# Input data
↓↓↓

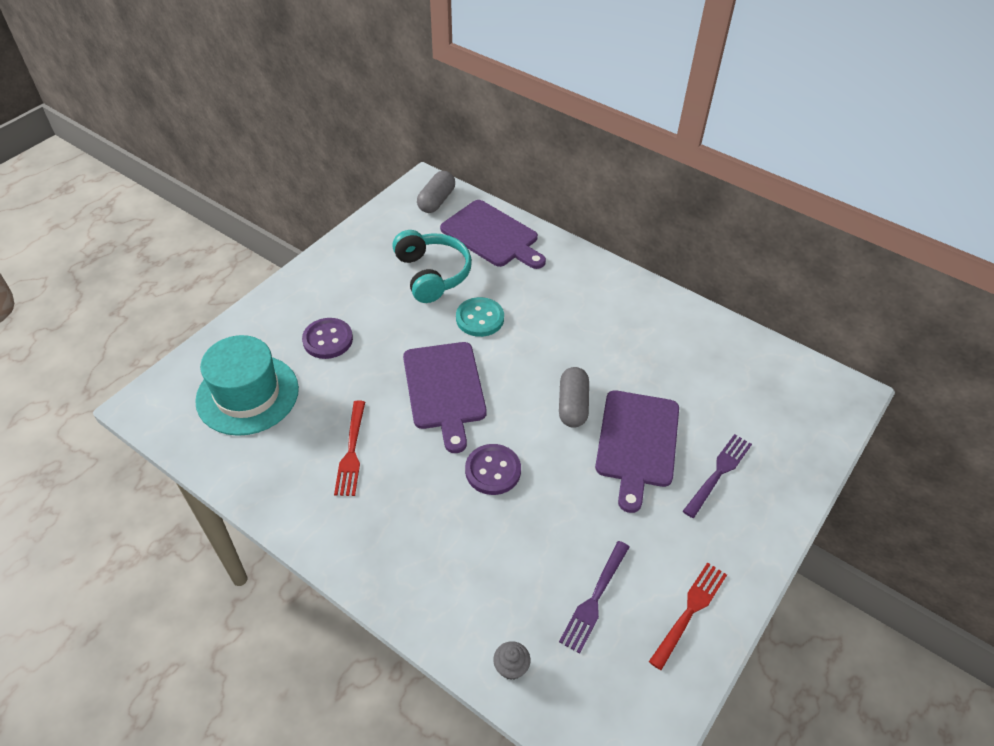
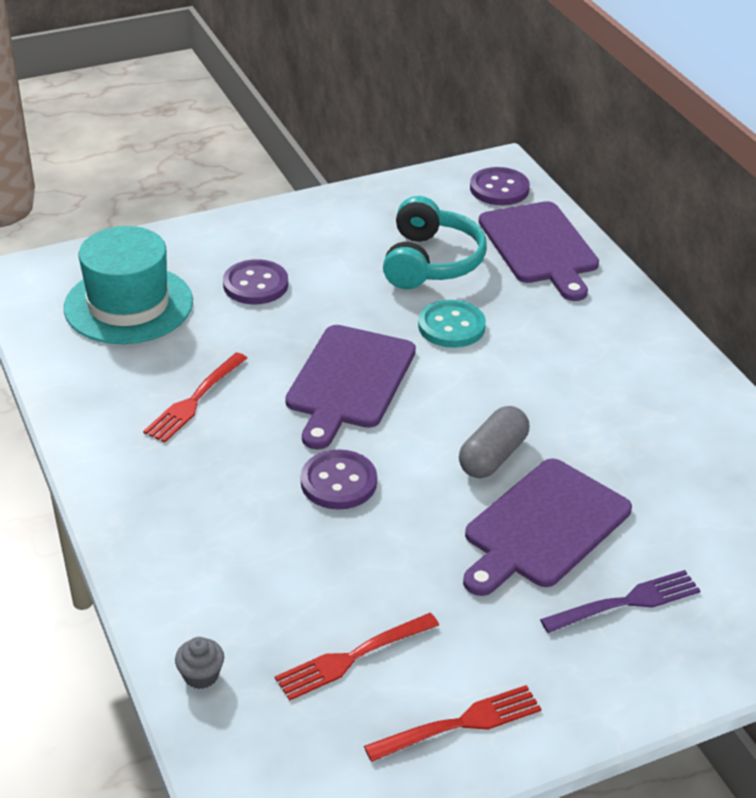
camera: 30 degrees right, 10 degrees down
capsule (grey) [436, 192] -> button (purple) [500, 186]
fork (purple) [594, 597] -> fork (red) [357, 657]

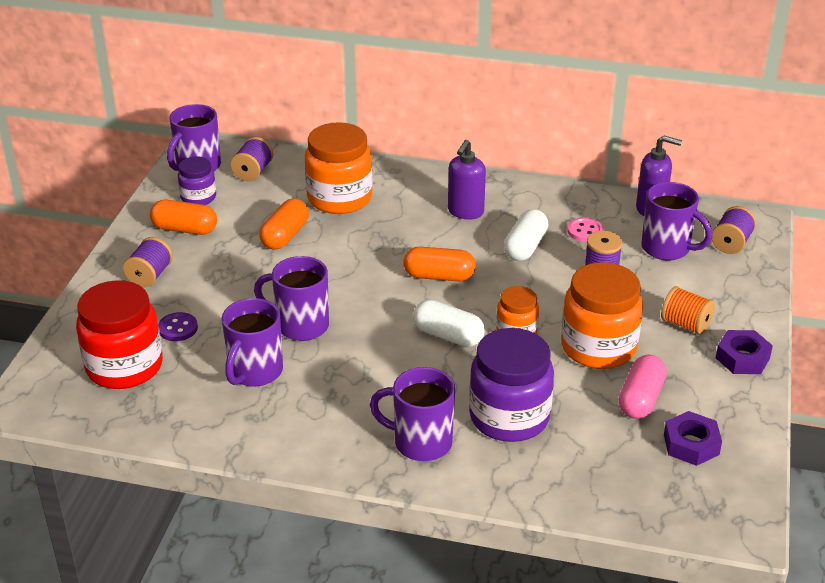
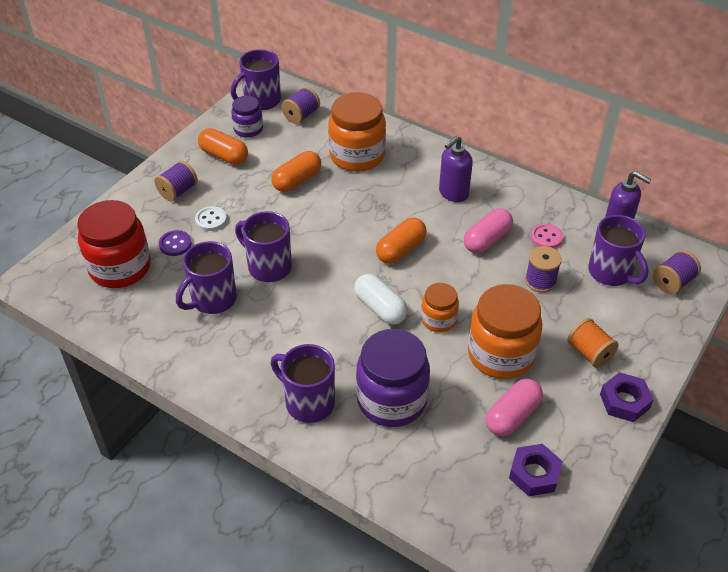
camera: 20 degrees right, 10 degrees up
capsule (orange) [439, 264] -> capsule (orange) [401, 241], 75 degrees counterclockwise
capsule (white) [526, 235] -> capsule (pink) [488, 230]
none -> button (white) [211, 218]

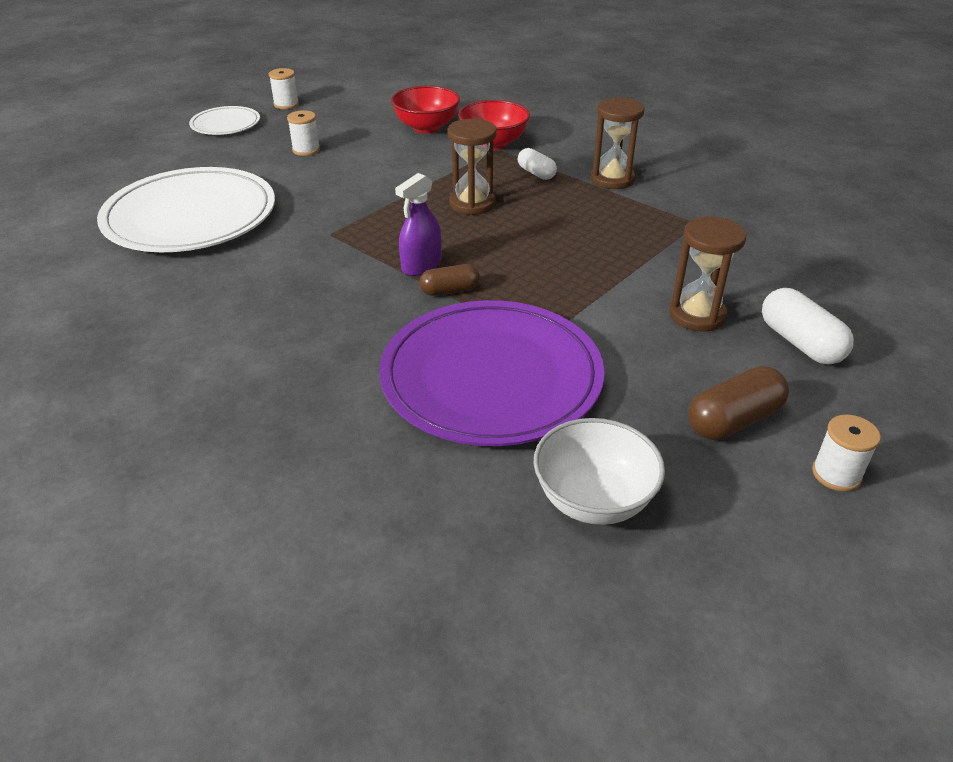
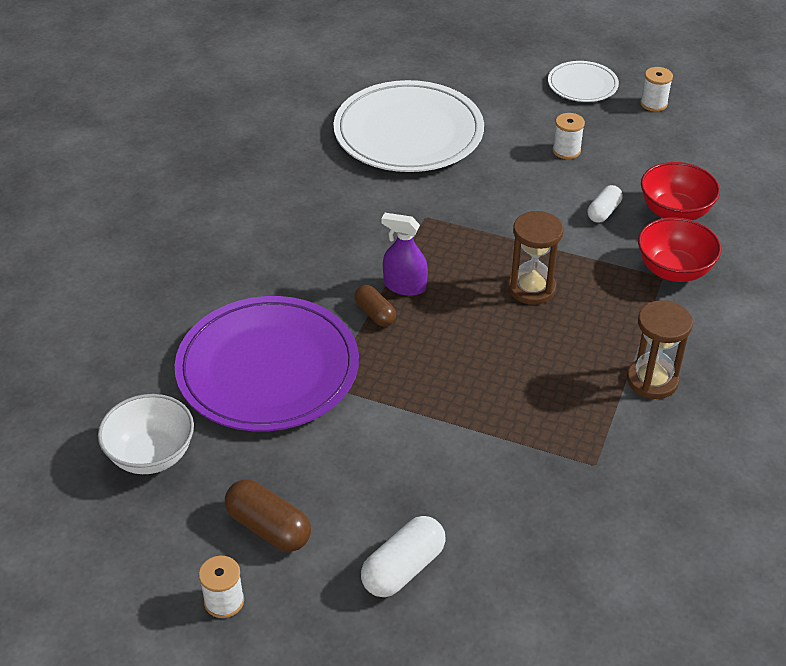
camera: 70 degrees right, 5 degrees up
capsule (white) [537, 164] -> capsule (white) [605, 204], shifted
hourglass (brown) [707, 273] -> none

↑↑↑

# Your task
Leaving out the pictures, return exactly the lines from the one that contains "none -> button (white) [211, 218]" through the last line of the records above, inclusive.

# Written response
none -> button (white) [211, 218]

camera: 70 degrees right, 5 degrees up
capsule (white) [537, 164] -> capsule (white) [605, 204], shifted
hourglass (brown) [707, 273] -> none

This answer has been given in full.